> [Task directions]
As soon as the line containing "tan tile D9:D10 level 2 -> none" appears in the material below, start returning lines exactly, and end with the line containing "yellow brick A4:B4".

> [Extracted entries]
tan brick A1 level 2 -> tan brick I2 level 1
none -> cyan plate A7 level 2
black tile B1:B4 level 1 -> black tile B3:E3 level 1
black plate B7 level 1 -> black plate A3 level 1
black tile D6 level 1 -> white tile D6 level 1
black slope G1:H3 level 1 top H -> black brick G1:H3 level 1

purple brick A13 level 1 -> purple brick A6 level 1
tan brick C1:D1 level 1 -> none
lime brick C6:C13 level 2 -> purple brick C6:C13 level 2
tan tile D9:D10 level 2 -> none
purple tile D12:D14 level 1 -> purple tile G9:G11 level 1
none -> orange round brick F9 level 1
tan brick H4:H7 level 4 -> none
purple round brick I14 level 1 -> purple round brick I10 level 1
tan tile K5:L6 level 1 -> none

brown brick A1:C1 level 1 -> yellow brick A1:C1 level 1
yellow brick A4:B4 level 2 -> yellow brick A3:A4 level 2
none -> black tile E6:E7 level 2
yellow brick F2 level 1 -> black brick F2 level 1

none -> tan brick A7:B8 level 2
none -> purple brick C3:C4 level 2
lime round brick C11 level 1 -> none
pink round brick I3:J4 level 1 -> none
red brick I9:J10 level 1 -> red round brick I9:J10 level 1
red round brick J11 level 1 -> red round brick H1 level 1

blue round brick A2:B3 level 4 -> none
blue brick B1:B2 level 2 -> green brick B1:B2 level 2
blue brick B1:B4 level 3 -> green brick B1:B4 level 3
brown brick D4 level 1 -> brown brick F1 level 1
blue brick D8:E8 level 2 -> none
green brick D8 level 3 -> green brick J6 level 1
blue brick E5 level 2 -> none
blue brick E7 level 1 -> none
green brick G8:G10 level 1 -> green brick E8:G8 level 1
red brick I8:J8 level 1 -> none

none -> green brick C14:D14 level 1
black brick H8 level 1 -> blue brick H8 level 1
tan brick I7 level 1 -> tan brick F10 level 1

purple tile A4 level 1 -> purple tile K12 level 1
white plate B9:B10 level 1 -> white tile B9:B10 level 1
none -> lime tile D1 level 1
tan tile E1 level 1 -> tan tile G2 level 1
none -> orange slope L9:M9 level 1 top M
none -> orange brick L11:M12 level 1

> [Solution]
tan tile D9:D10 level 2 -> none
purple tile D12:D14 level 1 -> purple tile G9:G11 level 1
none -> orange round brick F9 level 1
tan brick H4:H7 level 4 -> none
purple round brick I14 level 1 -> purple round brick I10 level 1
tan tile K5:L6 level 1 -> none

brown brick A1:C1 level 1 -> yellow brick A1:C1 level 1
yellow brick A4:B4 level 2 -> yellow brick A3:A4 level 2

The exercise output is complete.